**What is needed**
Hunt for the word "czerwony" across the entries below, copying each line that holds it.
** Data follows **
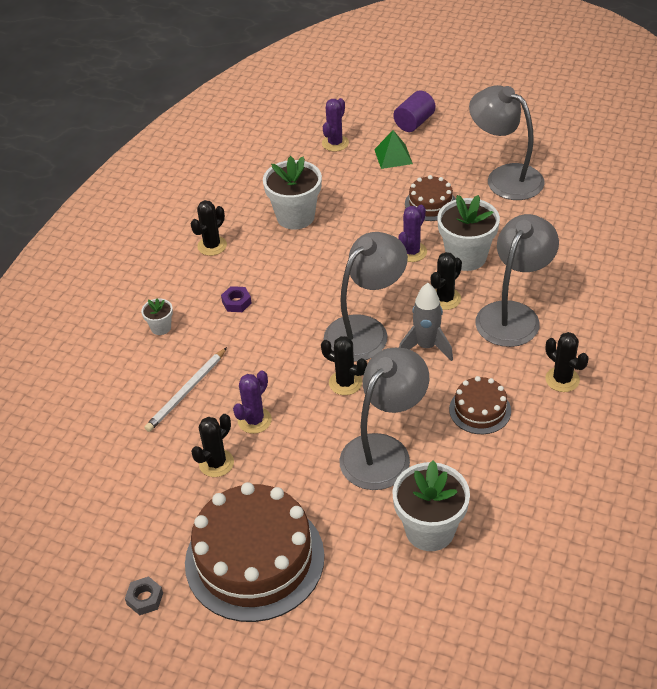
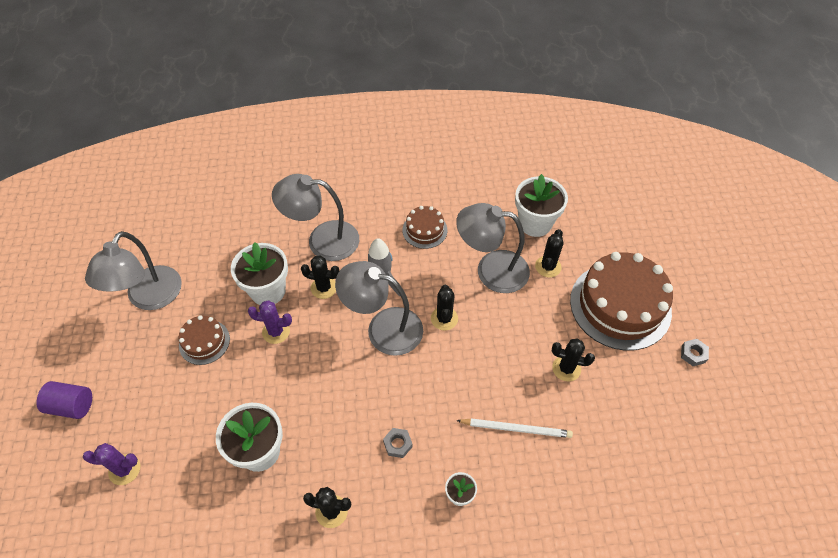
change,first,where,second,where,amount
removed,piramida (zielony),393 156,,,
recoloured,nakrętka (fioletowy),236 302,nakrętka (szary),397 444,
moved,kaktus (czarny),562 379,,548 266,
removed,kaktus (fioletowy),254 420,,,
** End of Data **
** Data follows **
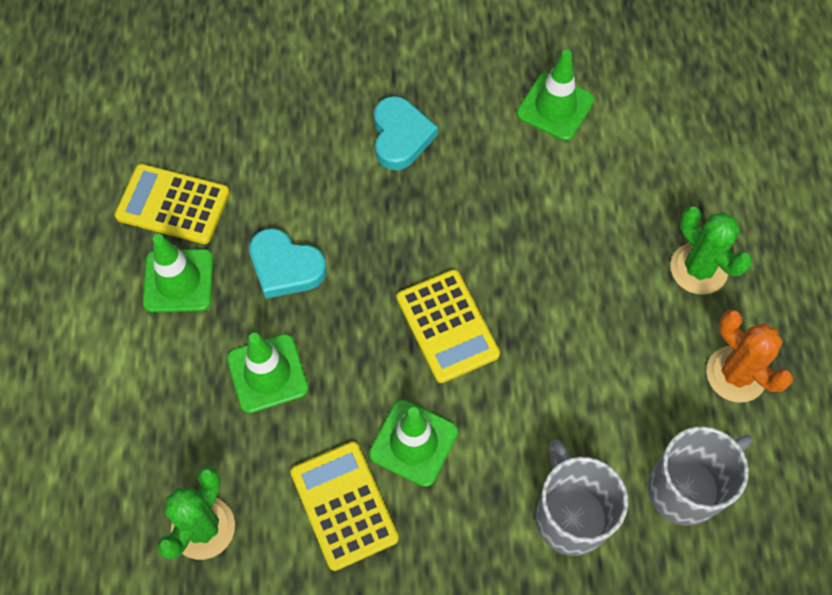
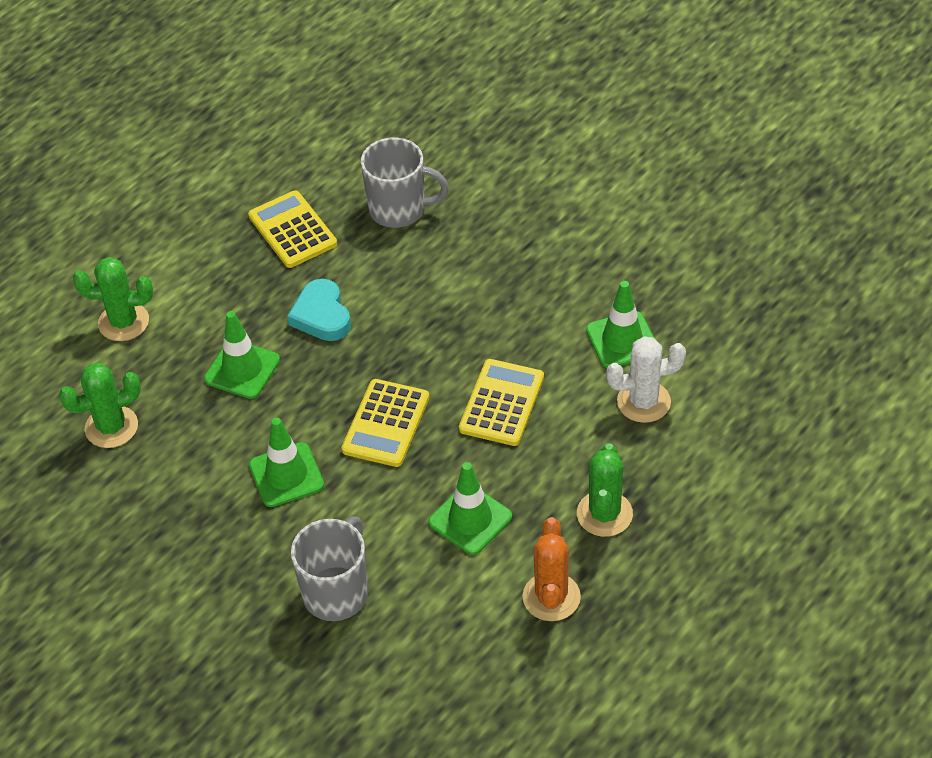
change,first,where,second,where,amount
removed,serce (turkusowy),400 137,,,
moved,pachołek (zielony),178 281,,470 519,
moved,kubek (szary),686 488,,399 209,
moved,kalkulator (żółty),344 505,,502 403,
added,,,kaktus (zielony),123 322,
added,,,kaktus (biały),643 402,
** End of Data **
** Data follows **
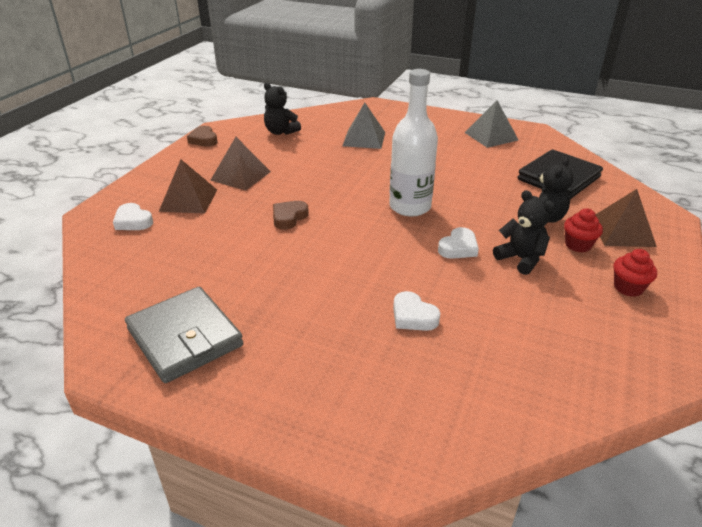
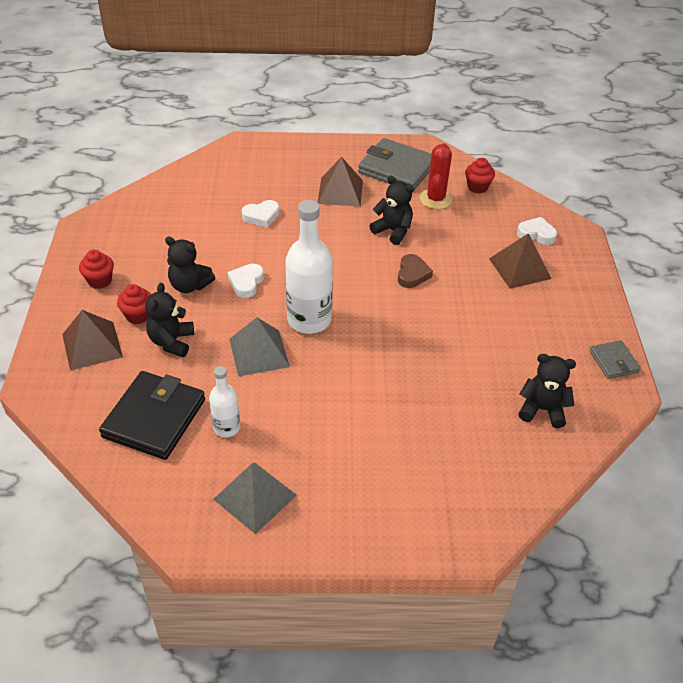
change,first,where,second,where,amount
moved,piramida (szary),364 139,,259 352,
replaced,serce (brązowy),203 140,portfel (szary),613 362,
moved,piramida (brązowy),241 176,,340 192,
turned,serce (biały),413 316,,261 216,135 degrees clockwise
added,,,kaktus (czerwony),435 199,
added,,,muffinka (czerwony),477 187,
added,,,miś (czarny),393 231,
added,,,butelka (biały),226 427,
** End of Data **
**Response area**
added,,,kaktus (czerwony),435 199,
added,,,muffinka (czerwony),477 187,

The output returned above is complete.